Report every line in the data below that contains the word "Sassofono", copying each such line in full.
* Start Record extracts *
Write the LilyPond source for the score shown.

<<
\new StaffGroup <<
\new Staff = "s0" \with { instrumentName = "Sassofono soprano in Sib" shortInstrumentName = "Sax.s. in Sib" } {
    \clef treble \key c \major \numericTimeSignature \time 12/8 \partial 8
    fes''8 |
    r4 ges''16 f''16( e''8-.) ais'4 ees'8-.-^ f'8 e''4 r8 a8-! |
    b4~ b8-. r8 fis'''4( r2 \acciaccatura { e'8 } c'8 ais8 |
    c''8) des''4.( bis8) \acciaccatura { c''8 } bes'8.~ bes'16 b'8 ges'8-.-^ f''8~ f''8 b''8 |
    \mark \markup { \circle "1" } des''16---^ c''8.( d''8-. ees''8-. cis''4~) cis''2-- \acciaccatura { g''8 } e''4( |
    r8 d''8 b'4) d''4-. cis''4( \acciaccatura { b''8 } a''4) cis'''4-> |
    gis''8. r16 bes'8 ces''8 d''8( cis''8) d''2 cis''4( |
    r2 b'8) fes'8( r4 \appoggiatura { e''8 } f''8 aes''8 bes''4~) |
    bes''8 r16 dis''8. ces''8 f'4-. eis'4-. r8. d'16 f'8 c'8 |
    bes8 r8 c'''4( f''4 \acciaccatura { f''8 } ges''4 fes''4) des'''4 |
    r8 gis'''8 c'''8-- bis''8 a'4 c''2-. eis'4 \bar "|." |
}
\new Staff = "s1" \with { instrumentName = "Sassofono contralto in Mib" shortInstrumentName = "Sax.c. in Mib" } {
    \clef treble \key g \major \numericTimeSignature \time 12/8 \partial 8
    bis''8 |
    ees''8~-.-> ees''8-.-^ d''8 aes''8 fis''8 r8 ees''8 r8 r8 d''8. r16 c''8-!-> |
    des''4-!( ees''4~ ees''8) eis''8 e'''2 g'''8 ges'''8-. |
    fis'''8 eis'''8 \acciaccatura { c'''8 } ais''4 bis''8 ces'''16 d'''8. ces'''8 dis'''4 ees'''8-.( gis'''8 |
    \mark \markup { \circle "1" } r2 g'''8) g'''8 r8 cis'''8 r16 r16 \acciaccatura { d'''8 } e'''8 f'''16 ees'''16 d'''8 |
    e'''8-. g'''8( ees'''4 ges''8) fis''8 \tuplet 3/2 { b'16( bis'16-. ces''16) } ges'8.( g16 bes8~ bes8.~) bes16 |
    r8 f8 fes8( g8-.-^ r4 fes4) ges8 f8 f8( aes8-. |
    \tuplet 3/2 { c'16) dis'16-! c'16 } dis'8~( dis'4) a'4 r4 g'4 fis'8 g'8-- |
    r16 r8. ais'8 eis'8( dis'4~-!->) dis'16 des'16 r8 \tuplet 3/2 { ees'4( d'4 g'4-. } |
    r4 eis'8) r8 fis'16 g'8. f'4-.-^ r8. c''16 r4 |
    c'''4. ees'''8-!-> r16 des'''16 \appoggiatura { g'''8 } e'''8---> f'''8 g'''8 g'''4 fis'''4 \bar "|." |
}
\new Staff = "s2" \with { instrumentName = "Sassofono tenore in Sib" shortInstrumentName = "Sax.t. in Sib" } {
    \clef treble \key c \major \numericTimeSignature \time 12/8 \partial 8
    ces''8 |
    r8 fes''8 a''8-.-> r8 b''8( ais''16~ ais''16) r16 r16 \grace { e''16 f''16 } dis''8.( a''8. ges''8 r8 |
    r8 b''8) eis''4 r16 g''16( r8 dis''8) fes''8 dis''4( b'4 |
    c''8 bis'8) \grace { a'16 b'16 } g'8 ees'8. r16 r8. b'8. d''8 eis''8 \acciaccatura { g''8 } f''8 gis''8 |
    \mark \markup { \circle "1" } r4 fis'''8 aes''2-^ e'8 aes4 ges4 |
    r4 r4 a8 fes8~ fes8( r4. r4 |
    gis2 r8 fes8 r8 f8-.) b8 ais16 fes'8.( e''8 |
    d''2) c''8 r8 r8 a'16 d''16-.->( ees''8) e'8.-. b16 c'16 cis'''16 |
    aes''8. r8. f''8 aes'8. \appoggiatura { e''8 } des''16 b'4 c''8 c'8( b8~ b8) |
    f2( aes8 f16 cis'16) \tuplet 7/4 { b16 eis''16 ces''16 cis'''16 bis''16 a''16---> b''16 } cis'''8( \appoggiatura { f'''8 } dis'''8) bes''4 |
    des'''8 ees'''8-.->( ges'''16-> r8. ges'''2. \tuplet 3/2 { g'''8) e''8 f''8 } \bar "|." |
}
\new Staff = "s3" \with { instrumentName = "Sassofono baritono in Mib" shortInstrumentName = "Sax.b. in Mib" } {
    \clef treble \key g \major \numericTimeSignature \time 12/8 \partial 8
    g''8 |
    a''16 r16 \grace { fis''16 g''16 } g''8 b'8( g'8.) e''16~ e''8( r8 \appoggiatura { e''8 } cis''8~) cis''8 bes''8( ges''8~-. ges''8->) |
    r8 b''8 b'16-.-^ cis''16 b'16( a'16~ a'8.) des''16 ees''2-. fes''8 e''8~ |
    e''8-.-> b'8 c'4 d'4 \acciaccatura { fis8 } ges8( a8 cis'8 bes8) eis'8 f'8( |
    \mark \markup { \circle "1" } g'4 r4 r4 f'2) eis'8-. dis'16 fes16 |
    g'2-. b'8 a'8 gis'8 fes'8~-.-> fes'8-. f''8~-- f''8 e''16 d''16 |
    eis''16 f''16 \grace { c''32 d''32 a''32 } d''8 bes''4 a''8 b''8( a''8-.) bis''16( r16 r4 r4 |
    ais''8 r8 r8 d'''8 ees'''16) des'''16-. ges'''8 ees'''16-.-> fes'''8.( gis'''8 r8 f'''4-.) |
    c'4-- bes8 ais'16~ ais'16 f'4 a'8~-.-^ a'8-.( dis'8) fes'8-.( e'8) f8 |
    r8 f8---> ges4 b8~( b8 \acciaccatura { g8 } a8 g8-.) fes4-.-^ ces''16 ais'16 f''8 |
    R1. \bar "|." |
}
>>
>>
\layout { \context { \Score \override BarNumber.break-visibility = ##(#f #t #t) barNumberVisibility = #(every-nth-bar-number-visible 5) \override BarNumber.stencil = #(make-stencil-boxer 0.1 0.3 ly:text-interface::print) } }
* End Record extracts *
» Result:
\new Staff = "s0" \with { instrumentName = "Sassofono soprano in Sib" shortInstrumentName = "Sax.s. in Sib" } {
\new Staff = "s1" \with { instrumentName = "Sassofono contralto in Mib" shortInstrumentName = "Sax.c. in Mib" } {
\new Staff = "s2" \with { instrumentName = "Sassofono tenore in Sib" shortInstrumentName = "Sax.t. in Sib" } {
\new Staff = "s3" \with { instrumentName = "Sassofono baritono in Mib" shortInstrumentName = "Sax.b. in Mib" } {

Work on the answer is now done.